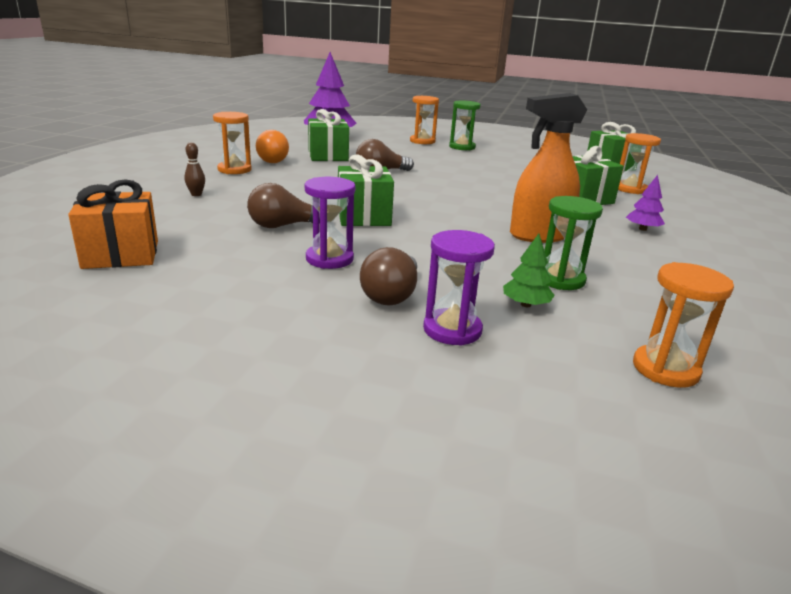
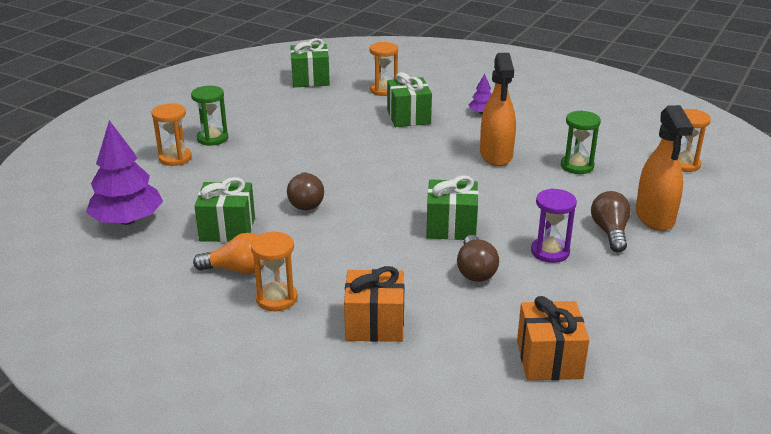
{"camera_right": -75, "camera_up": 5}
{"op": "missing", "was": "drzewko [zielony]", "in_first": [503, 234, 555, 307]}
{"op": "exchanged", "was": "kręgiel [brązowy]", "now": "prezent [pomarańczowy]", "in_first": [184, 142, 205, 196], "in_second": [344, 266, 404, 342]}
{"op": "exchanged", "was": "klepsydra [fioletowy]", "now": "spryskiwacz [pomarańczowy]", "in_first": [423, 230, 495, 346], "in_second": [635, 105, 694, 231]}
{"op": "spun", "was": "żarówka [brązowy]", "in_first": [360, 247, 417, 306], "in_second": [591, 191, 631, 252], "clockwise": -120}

☆ ☆ ☆ ☆ ☆

Each of the entries above must be copied exactly, but the pictures stay out.

● ANSWER TO THIS TASK
{"camera_right": -75, "camera_up": 5}
{"op": "missing", "was": "drzewko [zielony]", "in_first": [503, 234, 555, 307]}
{"op": "exchanged", "was": "kręgiel [brązowy]", "now": "prezent [pomarańczowy]", "in_first": [184, 142, 205, 196], "in_second": [344, 266, 404, 342]}
{"op": "exchanged", "was": "klepsydra [fioletowy]", "now": "spryskiwacz [pomarańczowy]", "in_first": [423, 230, 495, 346], "in_second": [635, 105, 694, 231]}
{"op": "spun", "was": "żarówka [brązowy]", "in_first": [360, 247, 417, 306], "in_second": [591, 191, 631, 252], "clockwise": -120}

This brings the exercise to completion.